Directions for this task: Omitting the images, transcribe the records below exactly as they stand.

Extracted material:
....................
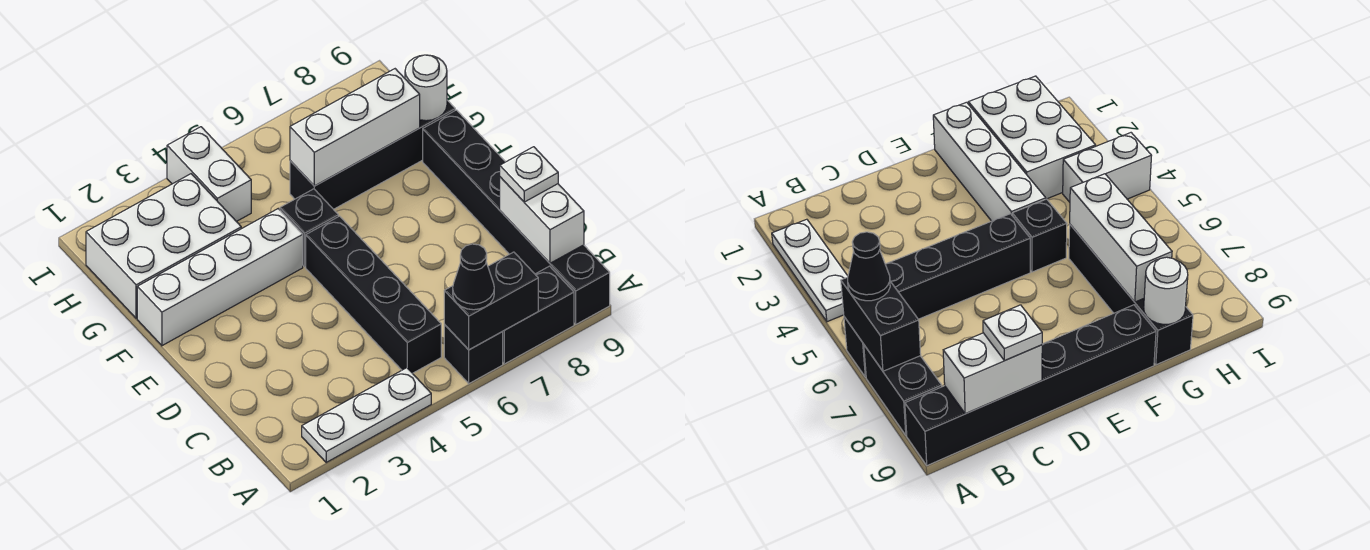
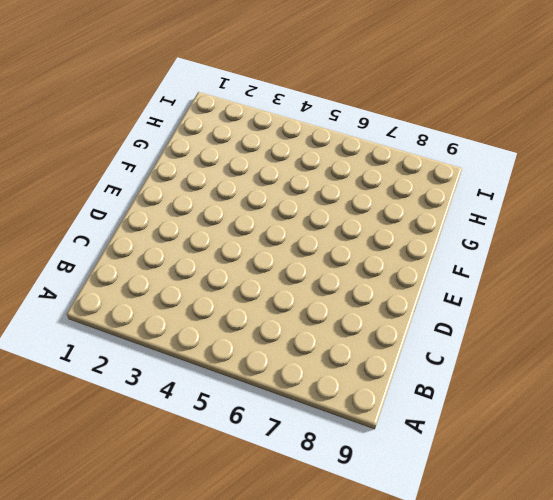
none -> white plate A2:A4 level 1
none -> black brick A6 level 1
none -> black brick A7:A8 level 1

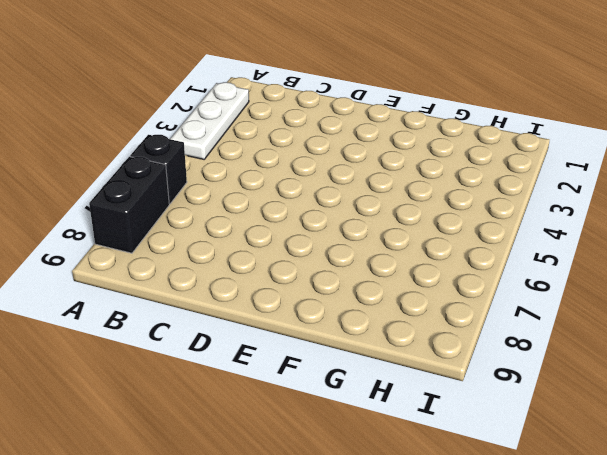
none -> black brick A9:F9 level 1
none -> black brick B5:E5 level 1
none -> white brick F1:F4 level 1

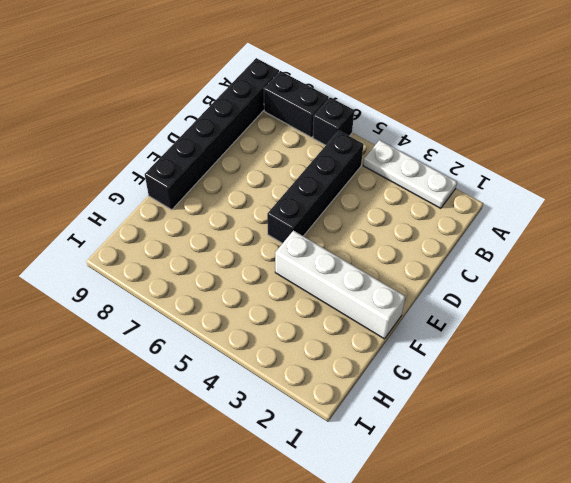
none -> black brick F5 level 1
none -> white brick G1:H3 level 1
none -> black brick G6:G9 level 1

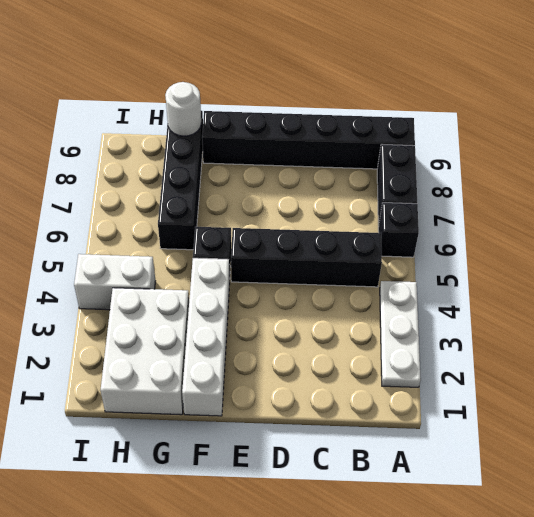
none -> black brick A6:A7 level 2
none -> white brick B9:C9 level 2
none -> white brick G6:G8 level 2

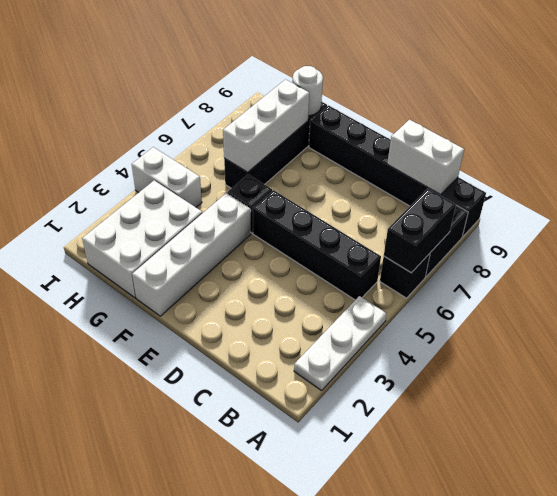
none -> black cone A6 level 3
none -> white plate C9 level 3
....................
Task response:
none -> white plate A2:A4 level 1
none -> black brick A6 level 1
none -> black brick A7:A8 level 1

none -> black brick A9:F9 level 1
none -> black brick B5:E5 level 1
none -> white brick F1:F4 level 1

none -> black brick F5 level 1
none -> white brick G1:H3 level 1
none -> black brick G6:G9 level 1

none -> black brick A6:A7 level 2
none -> white brick B9:C9 level 2
none -> white brick G6:G8 level 2

none -> black cone A6 level 3
none -> white plate C9 level 3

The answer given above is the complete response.